TASK PROMPT>
Only one stretch of the data below is wanted: the lines from the one with "(392, 110) = (738, 363): blue camera -> none" through the one with "(449, 148) = (680, 418): purple", repeated exactly.

DATA TO EXAMINE>
────────
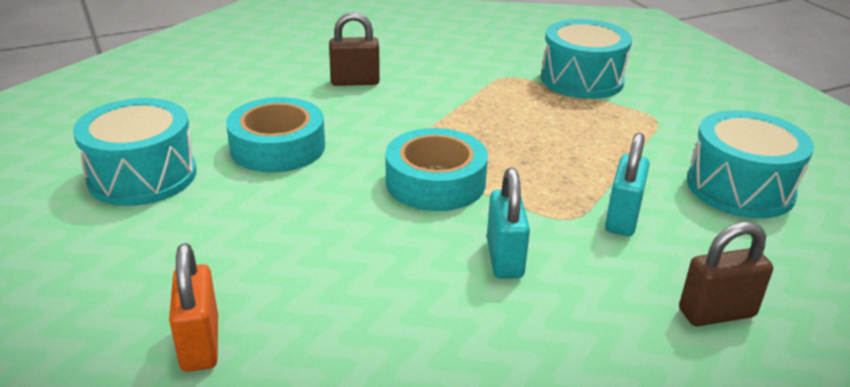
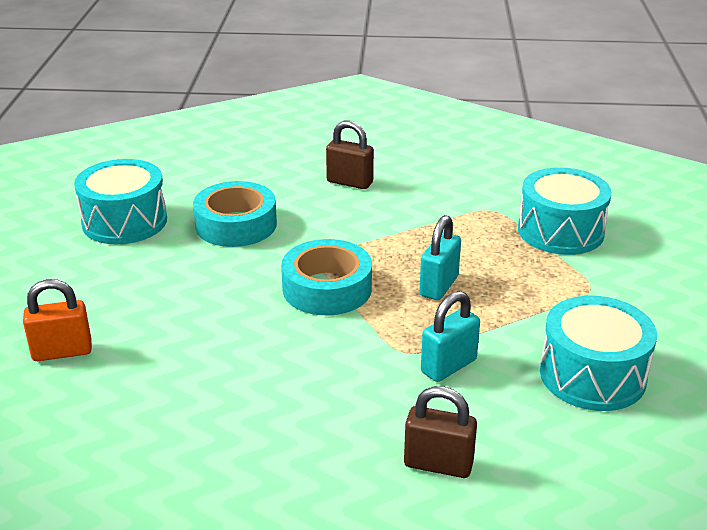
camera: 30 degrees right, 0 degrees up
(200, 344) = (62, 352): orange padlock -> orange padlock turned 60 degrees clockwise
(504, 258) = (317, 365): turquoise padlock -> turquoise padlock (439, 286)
────────
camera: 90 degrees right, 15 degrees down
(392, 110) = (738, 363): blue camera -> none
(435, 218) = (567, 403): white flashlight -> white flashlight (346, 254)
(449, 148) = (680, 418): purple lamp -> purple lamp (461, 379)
────────
RESPONSE TO THIS EXERCISE>
(392, 110) = (738, 363): blue camera -> none
(435, 218) = (567, 403): white flashlight -> white flashlight (346, 254)
(449, 148) = (680, 418): purple lamp -> purple lamp (461, 379)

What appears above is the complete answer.